Data segment below:
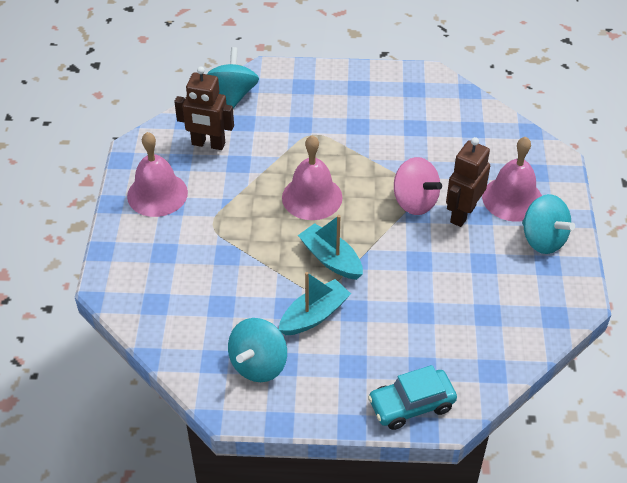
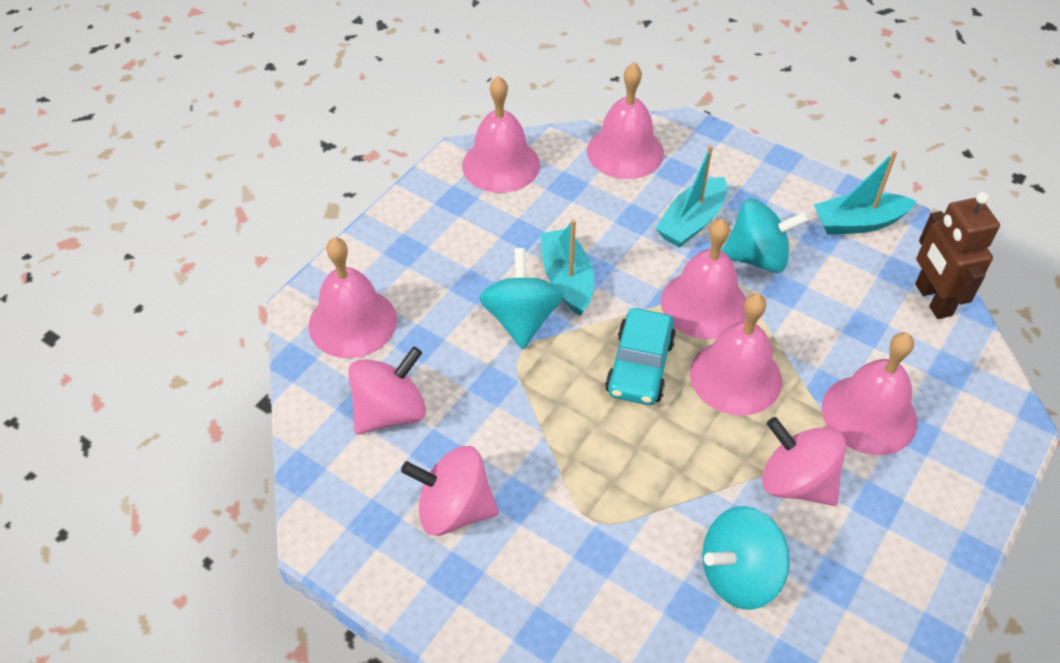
brown robot: 2 -> 1
pink bell: 3 -> 6
pink spinning top: 1 -> 3
turquoise boat: 2 -> 3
End of Data segment.
What the task asks -
Every line of the listing must be reproduced exactly, though the pictures are to be left out.

Task result -
brown robot: 2 -> 1
pink bell: 3 -> 6
pink spinning top: 1 -> 3
turquoise boat: 2 -> 3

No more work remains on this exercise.